Frame-by-frame shape edits:
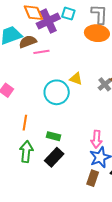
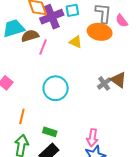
cyan square: (68, 14) -> (72, 10), turned -32
pink line: (41, 52) -> (43, 47), turned -63
yellow triangle: (76, 79) -> (76, 42), moved

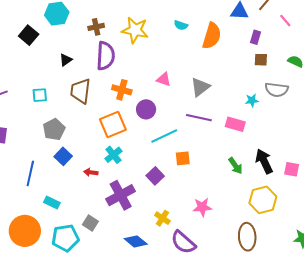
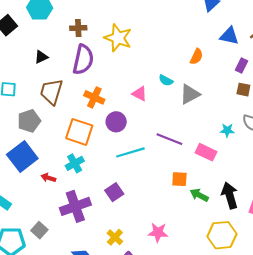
cyan semicircle: (181, 25) -> (166, 80), moved
orange semicircle: (212, 36) -> (197, 57), size x0.6
gray triangle: (200, 87) -> (190, 94), moved
orange square: (113, 125) -> (79, 132), turned 32
gray pentagon: (54, 129) -> (29, 121), moved
blue square: (63, 156) -> (22, 157), size x1.6
orange square: (183, 158) -> (179, 179), moved
green arrow: (235, 166) -> (199, 195), turned 144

**Exercise**
Set down exactly, and only, the lines of the data above from the line containing "orange square: (113, 125)" through the last one.

**Solution**
orange square: (113, 125) -> (79, 132), turned 32
gray pentagon: (54, 129) -> (29, 121), moved
blue square: (63, 156) -> (22, 157), size x1.6
orange square: (183, 158) -> (179, 179), moved
green arrow: (235, 166) -> (199, 195), turned 144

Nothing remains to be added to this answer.